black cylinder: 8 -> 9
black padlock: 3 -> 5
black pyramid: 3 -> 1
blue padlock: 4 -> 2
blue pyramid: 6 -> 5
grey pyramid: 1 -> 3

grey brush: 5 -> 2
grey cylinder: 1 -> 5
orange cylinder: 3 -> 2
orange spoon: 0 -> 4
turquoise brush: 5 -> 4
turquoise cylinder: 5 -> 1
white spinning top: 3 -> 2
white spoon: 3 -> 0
_ _ _ _ _ _ _
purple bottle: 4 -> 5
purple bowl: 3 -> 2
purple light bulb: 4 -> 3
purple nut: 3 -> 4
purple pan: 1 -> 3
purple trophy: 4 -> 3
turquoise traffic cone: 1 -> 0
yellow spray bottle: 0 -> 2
_ _ _ _ _ _ _
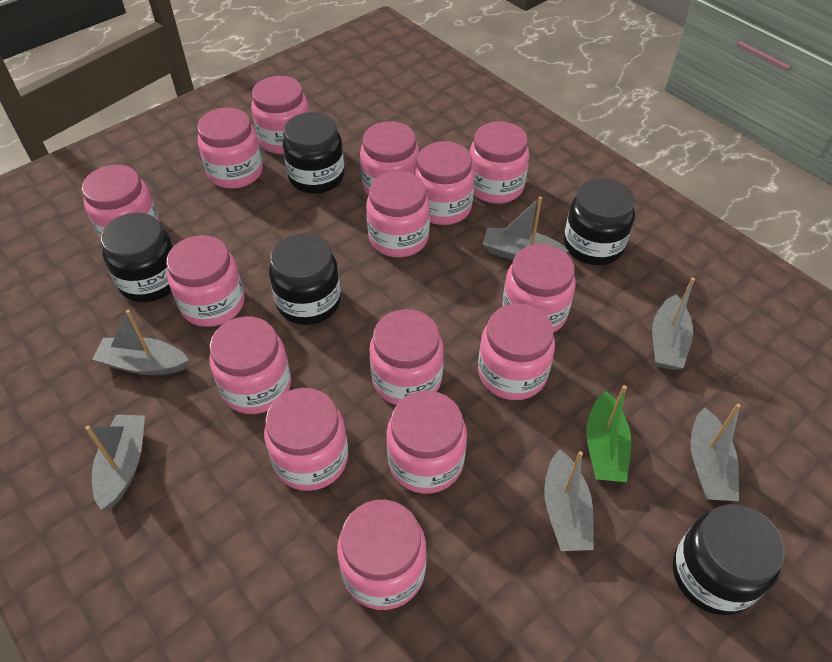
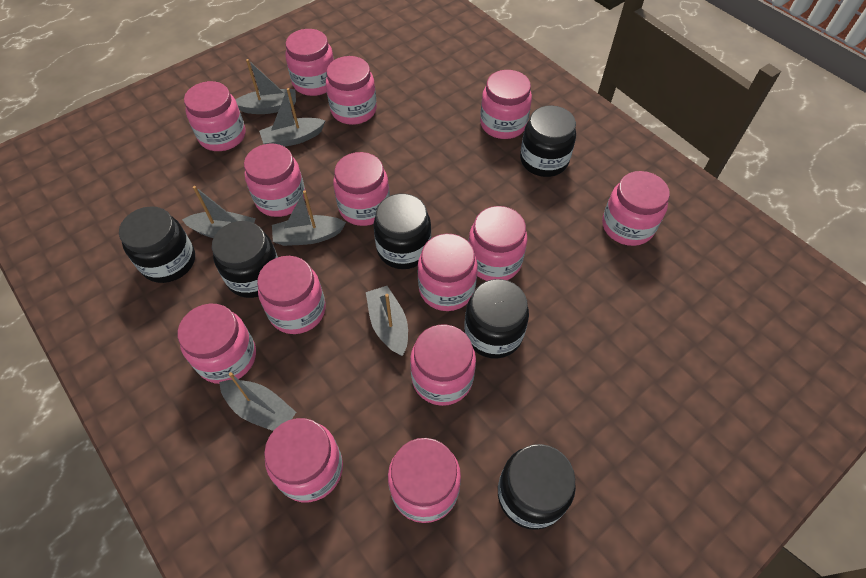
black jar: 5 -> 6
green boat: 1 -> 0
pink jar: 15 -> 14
_ _ _ _ _ _ _
EXERCISE DESCRIPTION: Work out how many lines of the records contain "grey", and reply with the number alone.

RESULT BELOW: 3